Task directions -
Transcribe the listing below verbatim, omitting pictures.
───── Records provided ─────
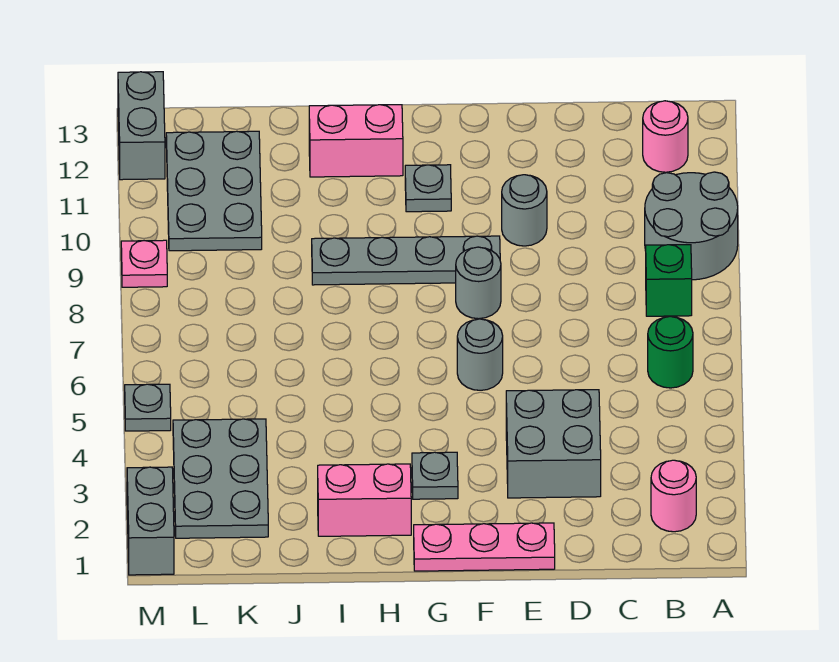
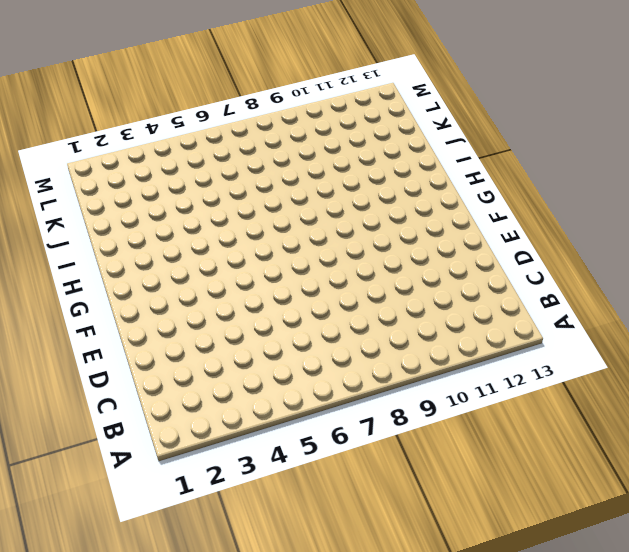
none -> grey round brick A9:B10 level 1
none -> pink round brick B2 level 1
none -> green round brick B6 level 1

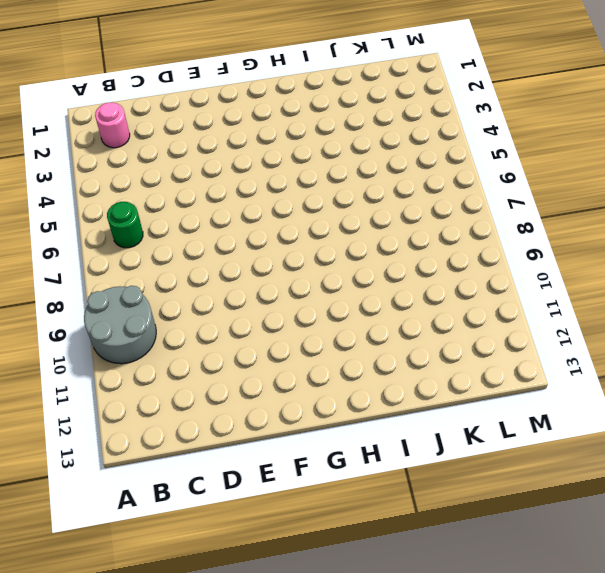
none -> green brick B8 level 1
none -> pink round brick B12 level 1
none -> grey brick D3:E4 level 1

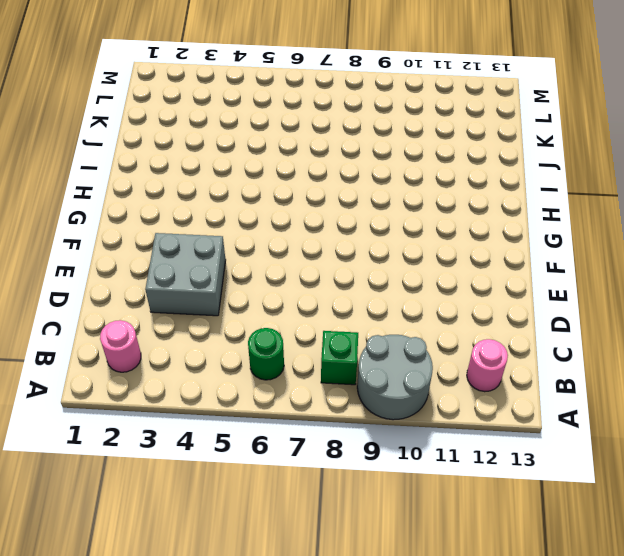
none -> pink plate E1:G1 level 1
none -> grey round brick E10 level 1
none -> grey round brick F6 level 1

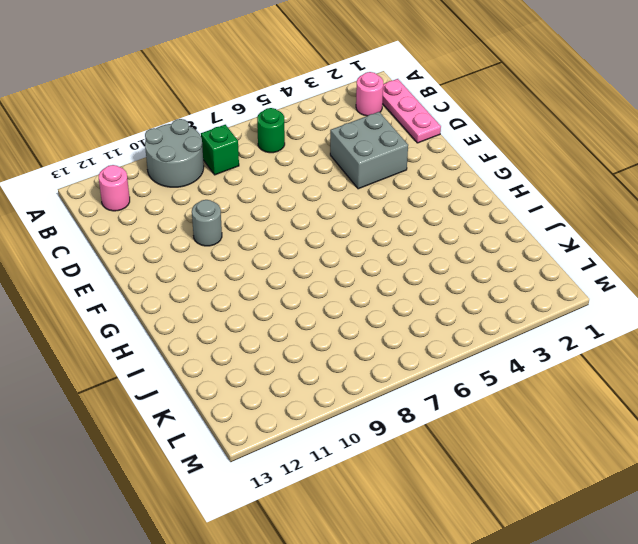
pink plate B1:D1 level 1 -> pink plate E1:G1 level 1
none -> grey round brick F6 level 1
none -> grey round brick F8 level 1
none -> grey plate F9:I9 level 1

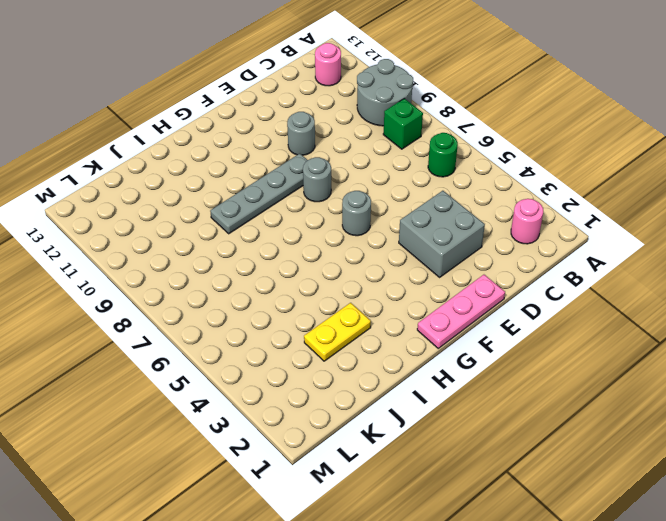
yellow plate I3:J3 level 1 -> none
none -> grey plate G3 level 1
none -> grey plate G11 level 1
none -> pink brick H2:I2 level 1

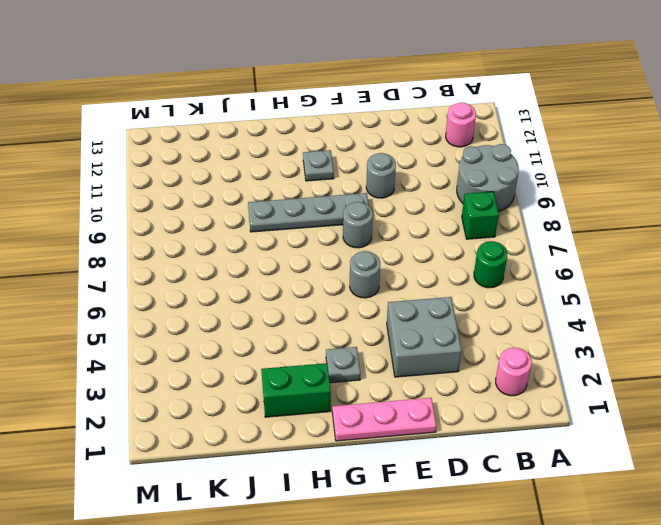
green brick H2:I2 level 1 -> pink brick H2:I2 level 1
none -> pink brick H12:I12 level 1
none -> grey plate K2:L4 level 1
none -> grey plate K10:L12 level 1

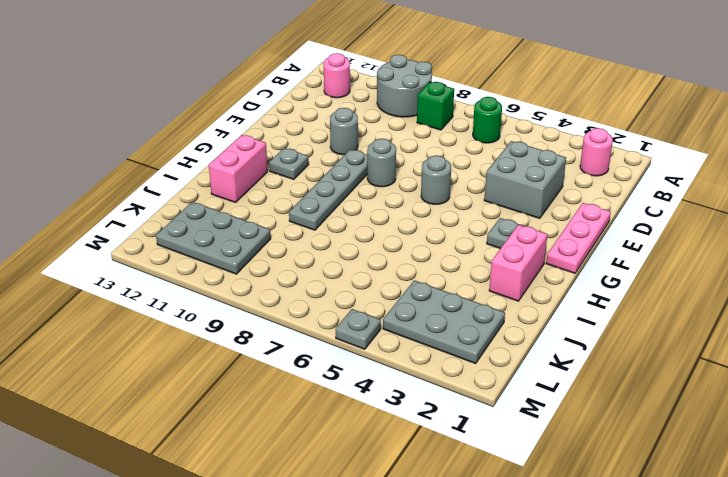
none -> grey brick M1:M2 level 1
none -> pink plate M9 level 1
none -> grey brick M12:M13 level 1

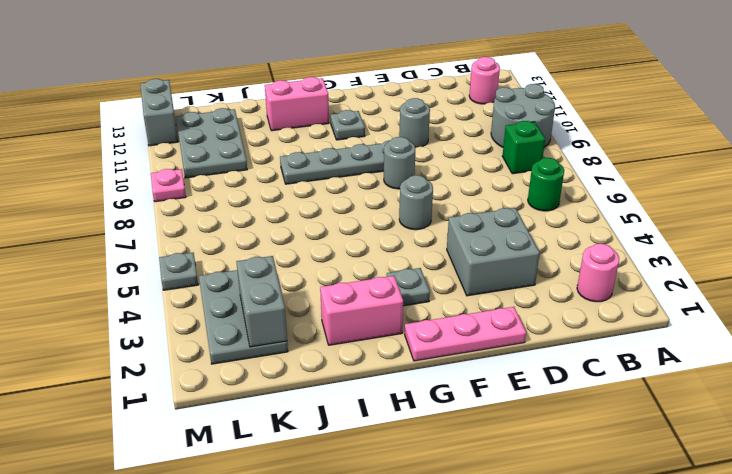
grey brick K2:K3 level 2 -> grey brick M1:M2 level 1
─────
Output for this task -
none -> grey round brick A9:B10 level 1
none -> pink round brick B2 level 1
none -> green round brick B6 level 1

none -> green brick B8 level 1
none -> pink round brick B12 level 1
none -> grey brick D3:E4 level 1

none -> pink plate E1:G1 level 1
none -> grey round brick E10 level 1
none -> grey round brick F6 level 1

pink plate B1:D1 level 1 -> pink plate E1:G1 level 1
none -> grey round brick F6 level 1
none -> grey round brick F8 level 1
none -> grey plate F9:I9 level 1

yellow plate I3:J3 level 1 -> none
none -> grey plate G3 level 1
none -> grey plate G11 level 1
none -> pink brick H2:I2 level 1

green brick H2:I2 level 1 -> pink brick H2:I2 level 1
none -> pink brick H12:I12 level 1
none -> grey plate K2:L4 level 1
none -> grey plate K10:L12 level 1

none -> grey brick M1:M2 level 1
none -> pink plate M9 level 1
none -> grey brick M12:M13 level 1

grey brick K2:K3 level 2 -> grey brick M1:M2 level 1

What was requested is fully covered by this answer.